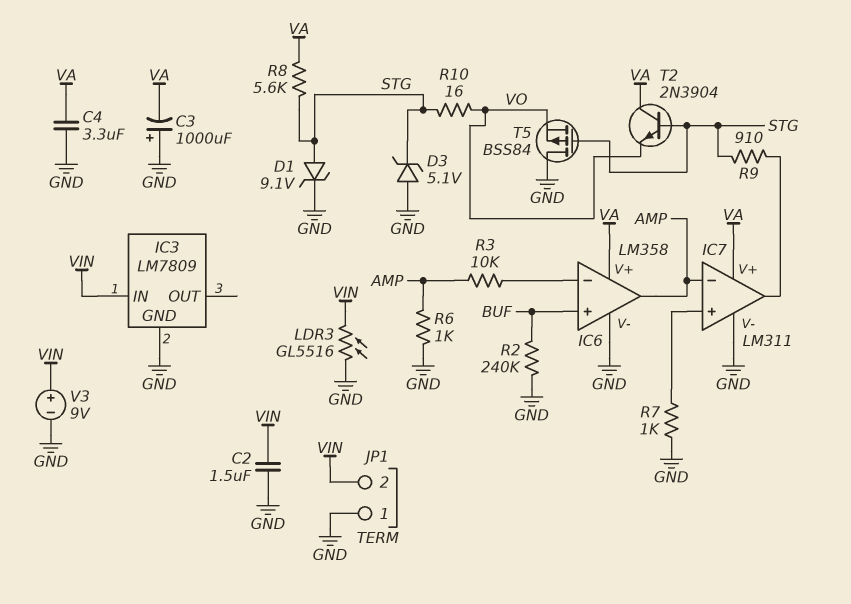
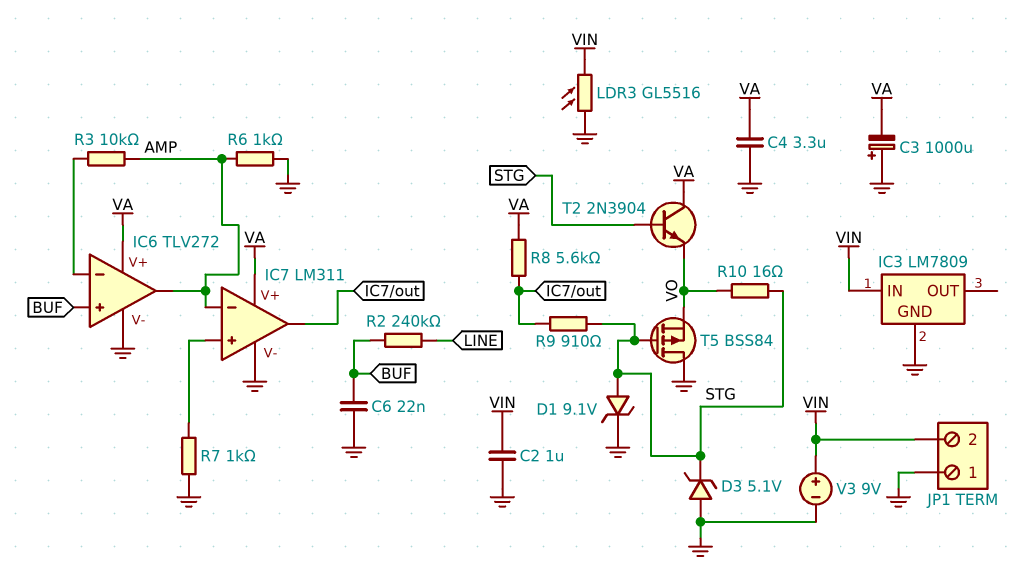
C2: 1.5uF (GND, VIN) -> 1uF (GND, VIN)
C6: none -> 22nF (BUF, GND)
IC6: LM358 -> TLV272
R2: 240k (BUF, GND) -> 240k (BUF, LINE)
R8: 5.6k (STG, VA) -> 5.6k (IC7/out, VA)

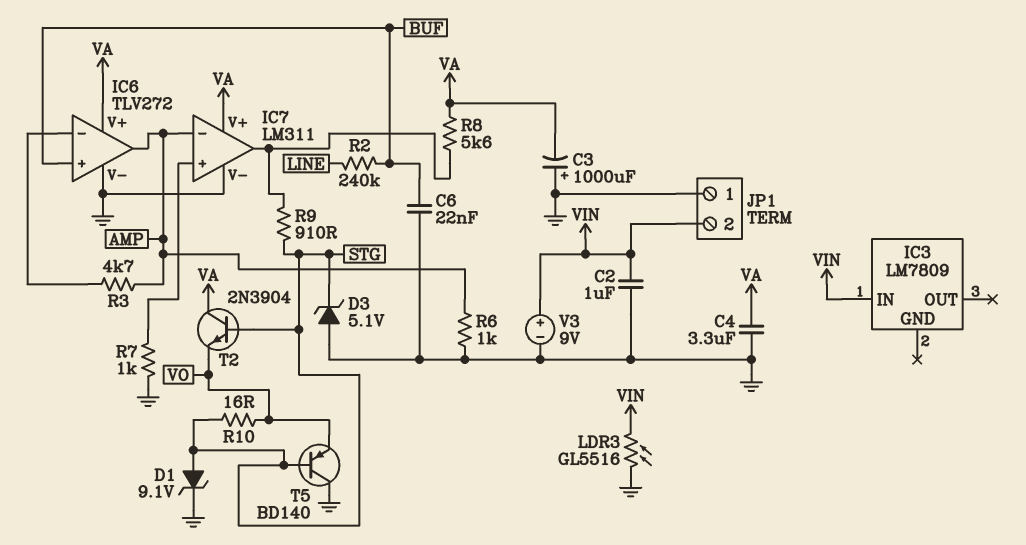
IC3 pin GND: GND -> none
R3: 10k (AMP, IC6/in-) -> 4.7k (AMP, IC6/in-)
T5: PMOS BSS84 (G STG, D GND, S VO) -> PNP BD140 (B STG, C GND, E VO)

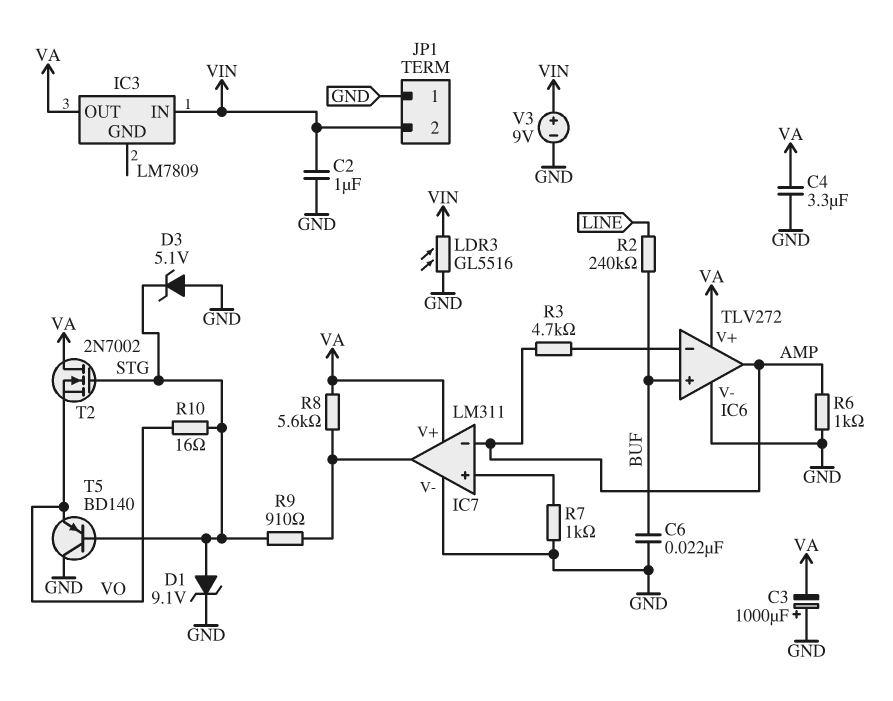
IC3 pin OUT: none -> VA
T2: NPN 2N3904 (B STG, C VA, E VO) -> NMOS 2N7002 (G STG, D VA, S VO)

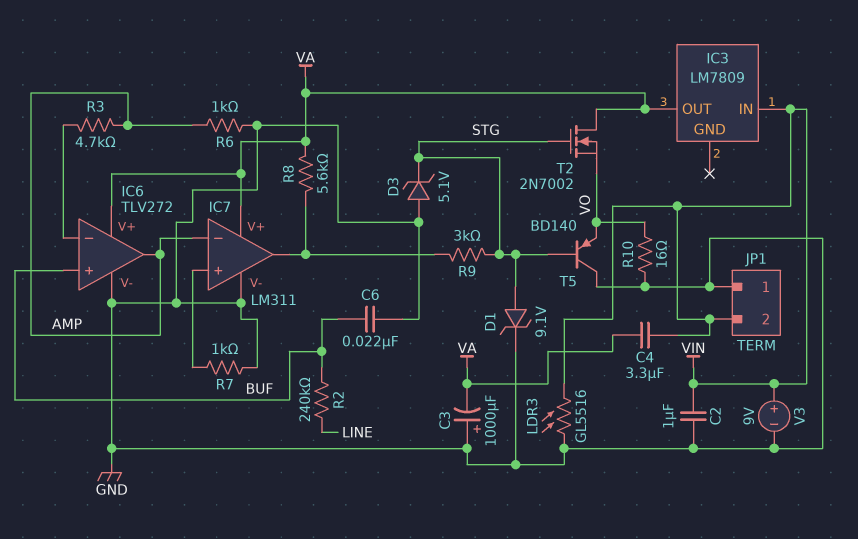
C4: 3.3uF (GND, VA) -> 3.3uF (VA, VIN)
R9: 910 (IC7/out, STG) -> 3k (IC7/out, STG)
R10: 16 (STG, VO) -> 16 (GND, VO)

* * *

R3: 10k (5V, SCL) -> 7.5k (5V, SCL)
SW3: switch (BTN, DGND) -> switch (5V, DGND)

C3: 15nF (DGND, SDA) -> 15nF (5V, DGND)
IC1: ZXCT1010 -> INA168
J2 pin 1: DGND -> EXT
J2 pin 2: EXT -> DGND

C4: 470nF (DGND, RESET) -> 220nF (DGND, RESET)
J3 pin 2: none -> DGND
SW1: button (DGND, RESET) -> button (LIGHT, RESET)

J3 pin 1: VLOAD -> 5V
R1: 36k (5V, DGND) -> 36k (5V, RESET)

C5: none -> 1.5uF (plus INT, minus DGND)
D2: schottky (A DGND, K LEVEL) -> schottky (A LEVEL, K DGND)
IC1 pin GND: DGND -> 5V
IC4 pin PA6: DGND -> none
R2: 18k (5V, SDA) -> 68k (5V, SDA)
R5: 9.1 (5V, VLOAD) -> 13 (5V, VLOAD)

...

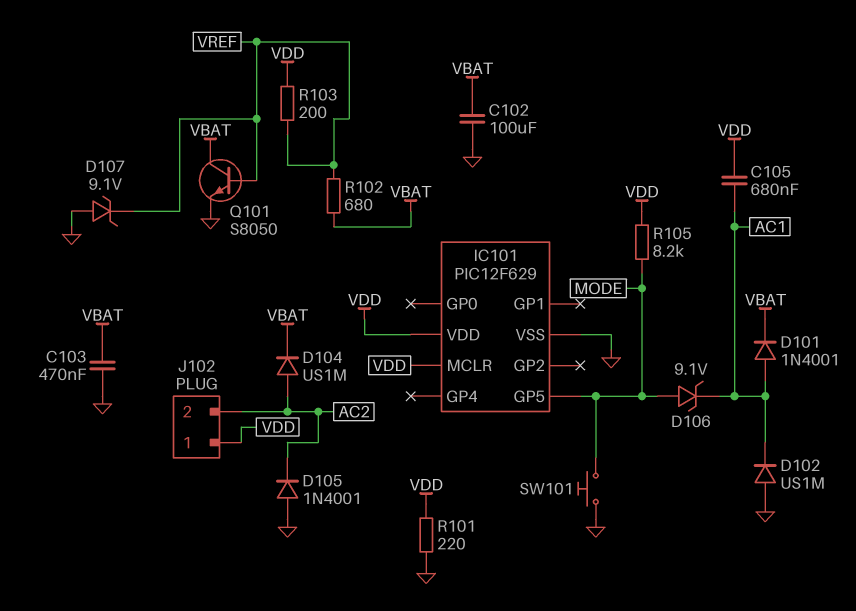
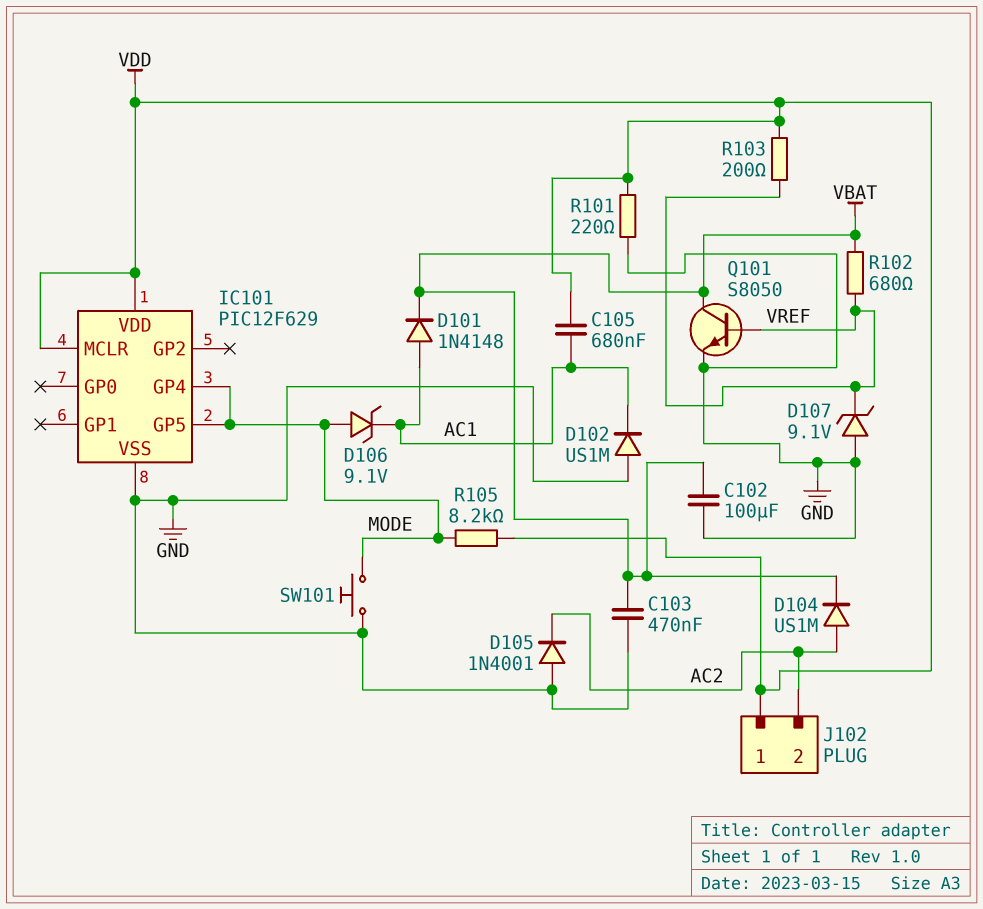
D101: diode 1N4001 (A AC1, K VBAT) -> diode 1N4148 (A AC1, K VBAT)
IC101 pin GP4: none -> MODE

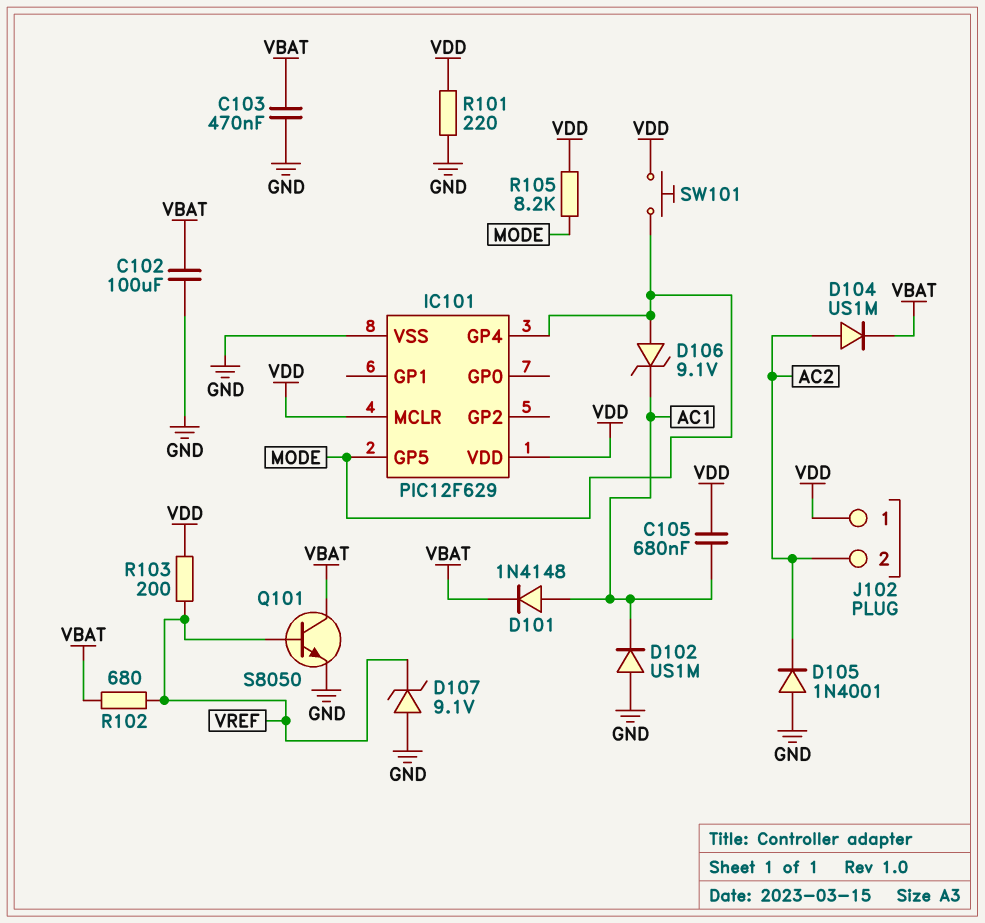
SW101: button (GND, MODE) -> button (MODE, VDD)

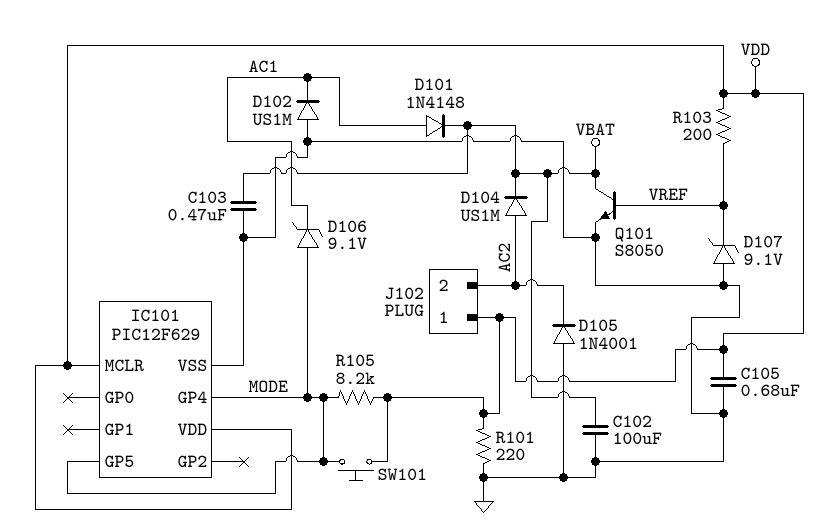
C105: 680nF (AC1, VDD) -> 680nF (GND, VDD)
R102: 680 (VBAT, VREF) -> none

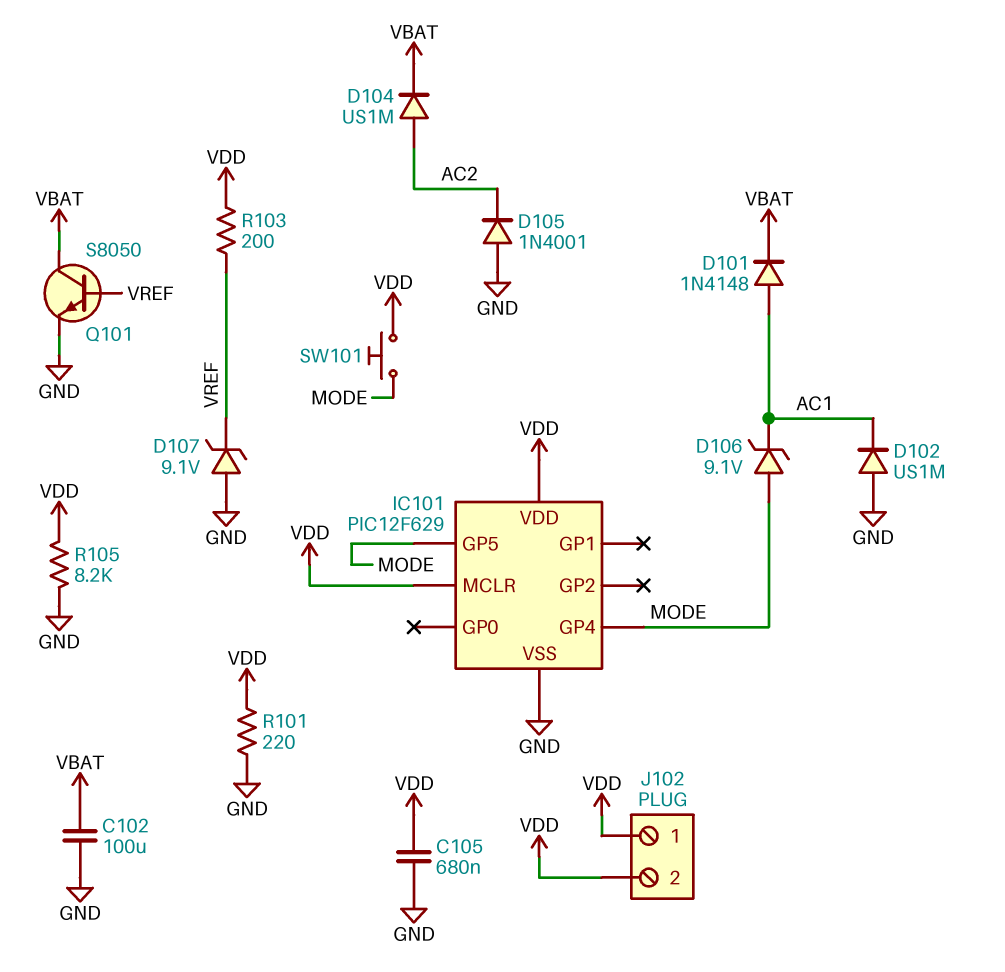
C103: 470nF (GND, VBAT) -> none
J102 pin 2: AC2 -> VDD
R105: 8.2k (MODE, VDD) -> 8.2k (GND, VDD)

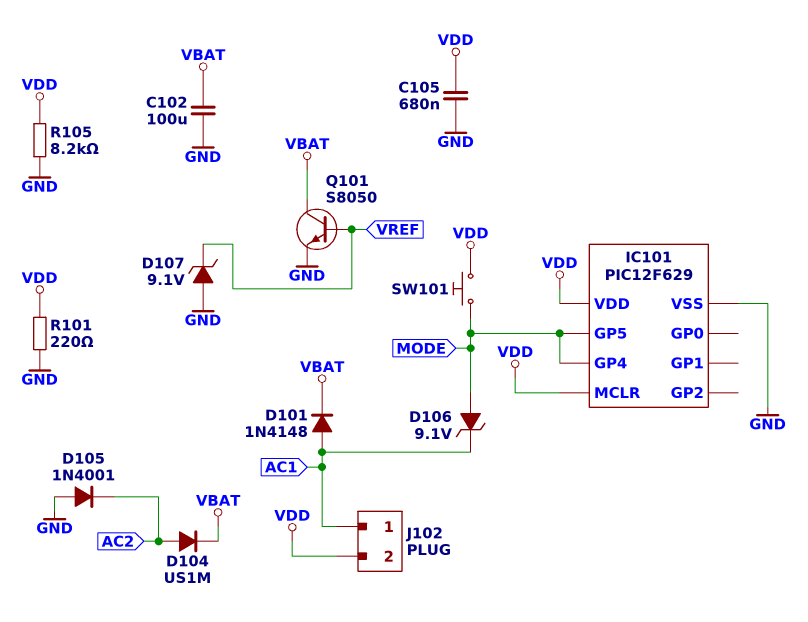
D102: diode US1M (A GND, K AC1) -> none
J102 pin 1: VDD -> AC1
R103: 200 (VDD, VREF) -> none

[Task details]:
All lines above starting at the one with "IC3 pin OUT: none -> VA" and ending at the one with "R10: 16 (STG, VO) -> 16 (GND, VO)", inclusive, are to be printed again exactly, with the pictures left out.

[Output of the task]:
IC3 pin OUT: none -> VA
T2: NPN 2N3904 (B STG, C VA, E VO) -> NMOS 2N7002 (G STG, D VA, S VO)

C4: 3.3uF (GND, VA) -> 3.3uF (VA, VIN)
R9: 910 (IC7/out, STG) -> 3k (IC7/out, STG)
R10: 16 (STG, VO) -> 16 (GND, VO)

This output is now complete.